__AIM OF THE EXERCISE__.
After locating the line that contains "DHT pin DATA: D8 -> D4" in the records below, write out exactly that line and each line after it through the one that contains "LIGHT2 pin OUT: D5 -> A0", and nothing else.
(RECORDED INFORMATION)
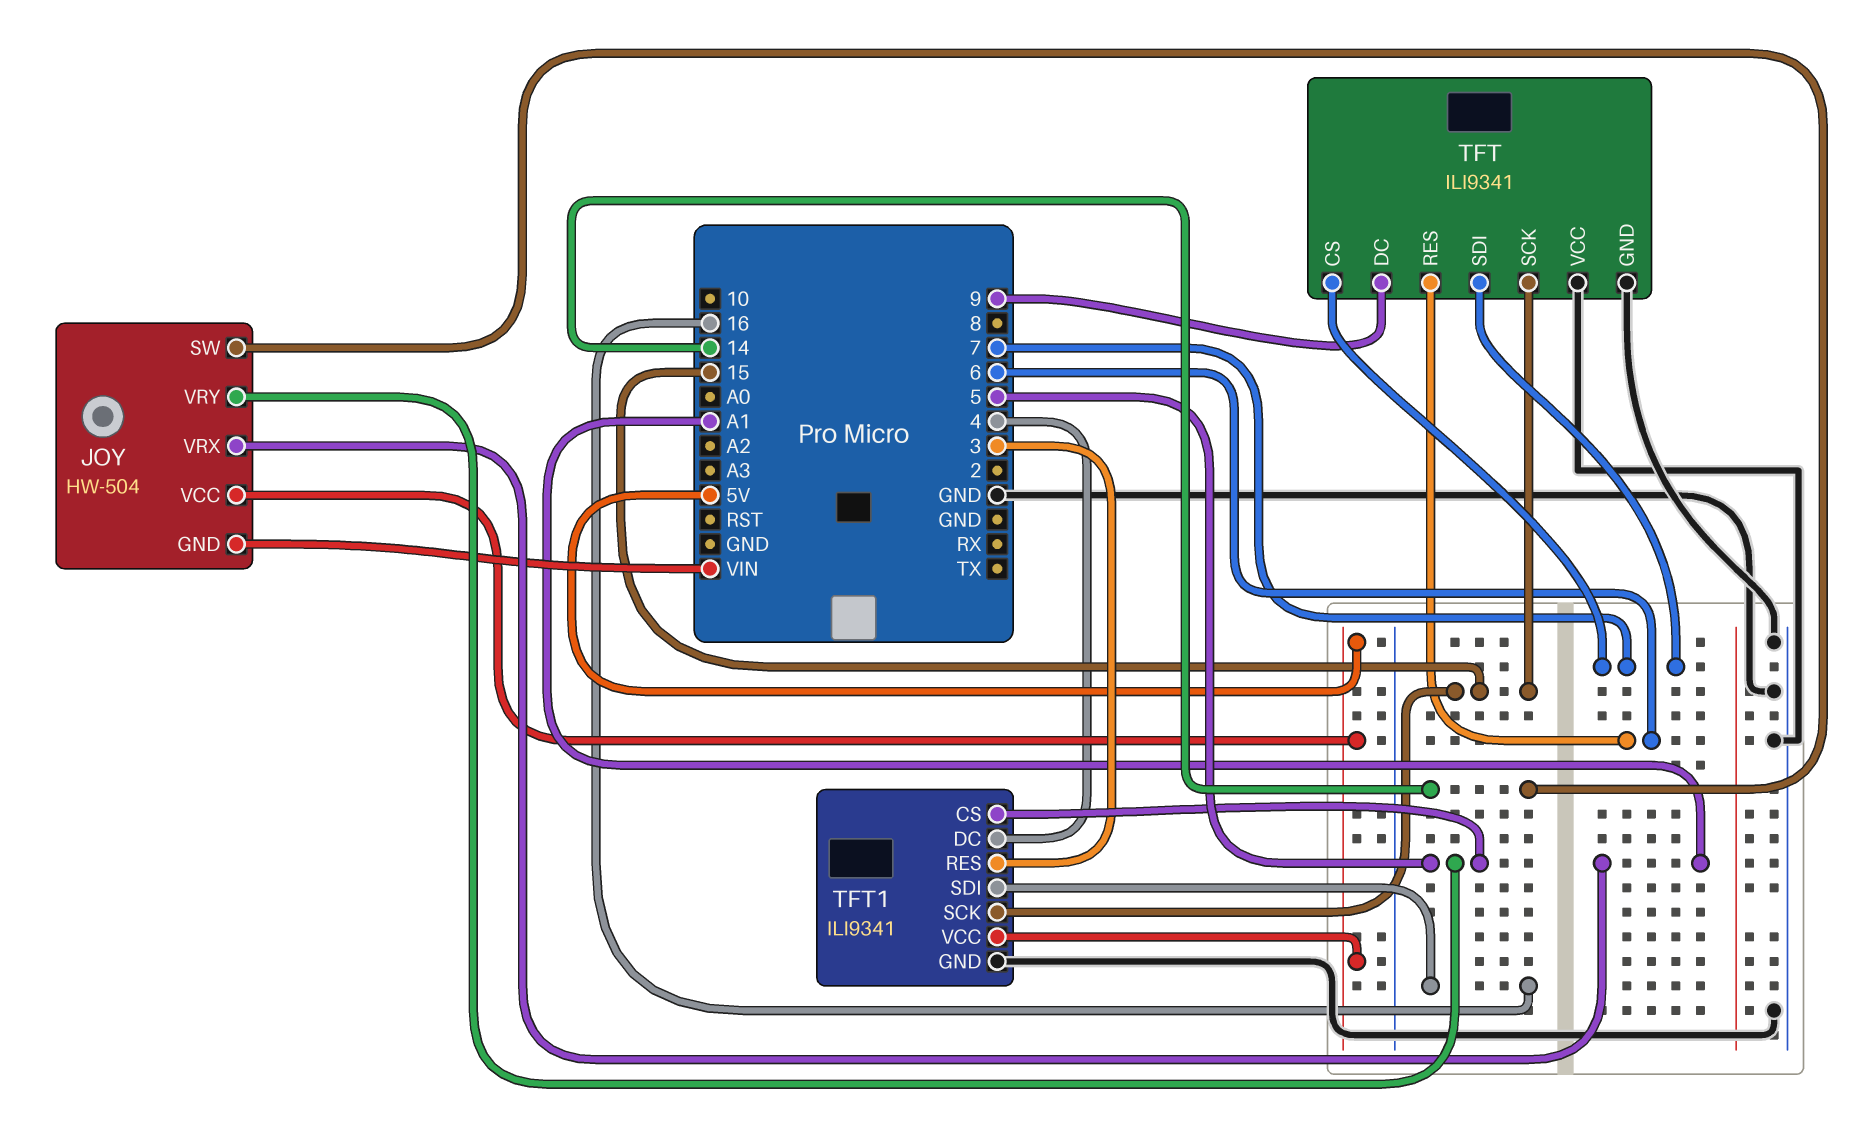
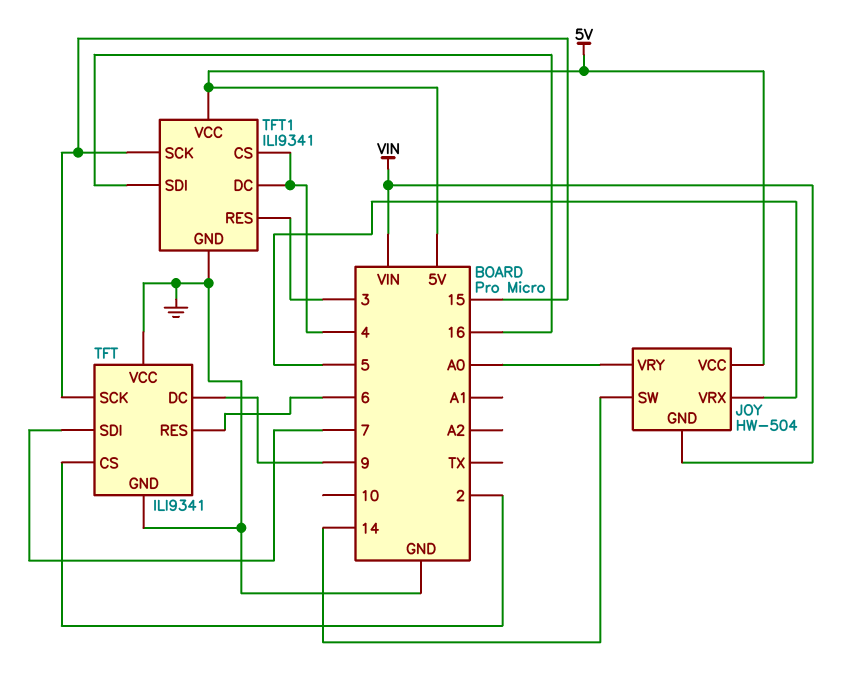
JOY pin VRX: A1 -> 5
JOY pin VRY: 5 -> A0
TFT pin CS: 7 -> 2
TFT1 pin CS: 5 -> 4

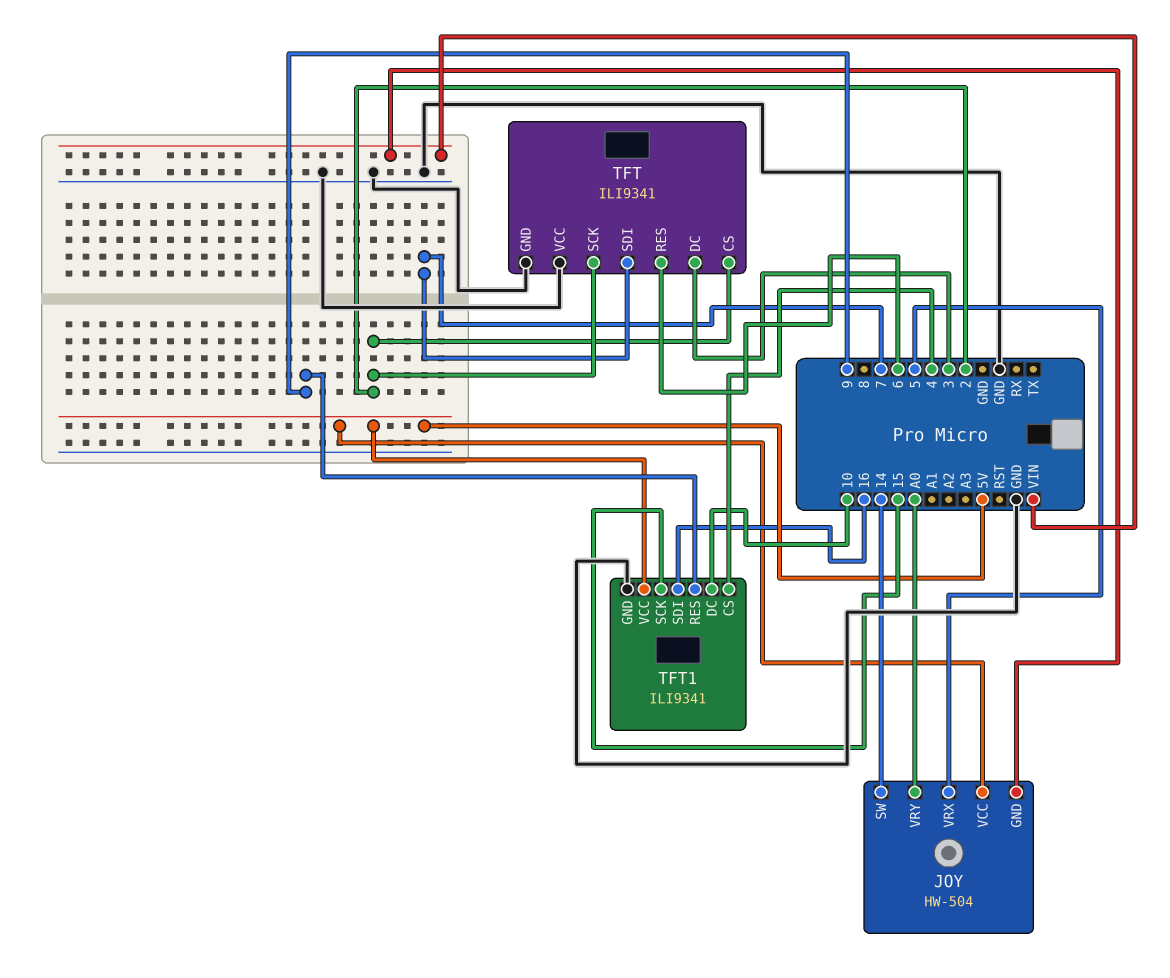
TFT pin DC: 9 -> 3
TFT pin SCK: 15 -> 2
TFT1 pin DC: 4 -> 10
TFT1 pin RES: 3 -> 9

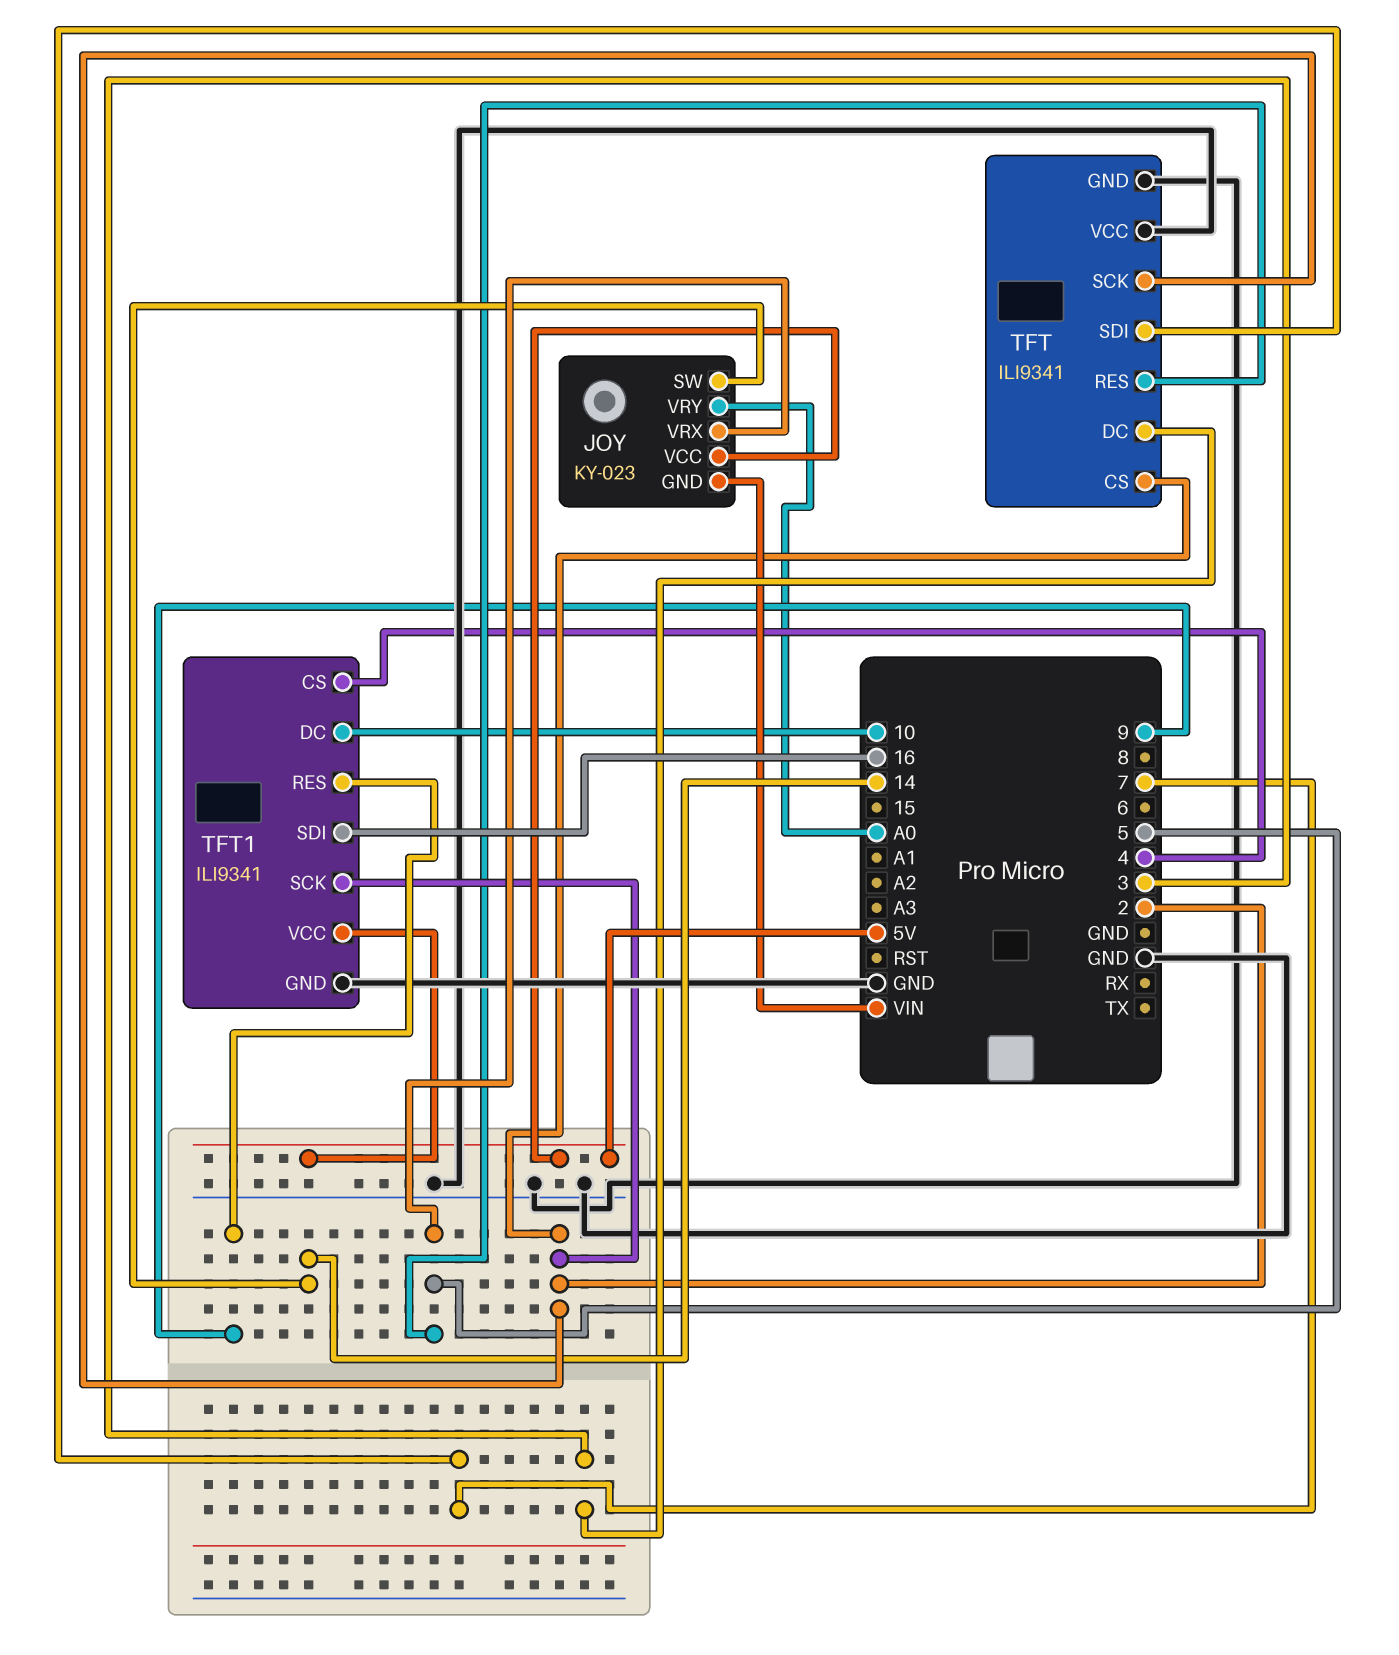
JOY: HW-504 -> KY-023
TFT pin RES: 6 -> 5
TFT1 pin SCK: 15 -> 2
(End RECORDED INFORMATION)
(RECORDED INFORMATION)
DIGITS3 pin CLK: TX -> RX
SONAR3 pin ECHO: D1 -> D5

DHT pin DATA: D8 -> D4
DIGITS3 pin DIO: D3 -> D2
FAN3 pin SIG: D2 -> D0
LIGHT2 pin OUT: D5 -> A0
(End RECORDED INFORMATION)
__THE ANSWER__.
DHT pin DATA: D8 -> D4
DIGITS3 pin DIO: D3 -> D2
FAN3 pin SIG: D2 -> D0
LIGHT2 pin OUT: D5 -> A0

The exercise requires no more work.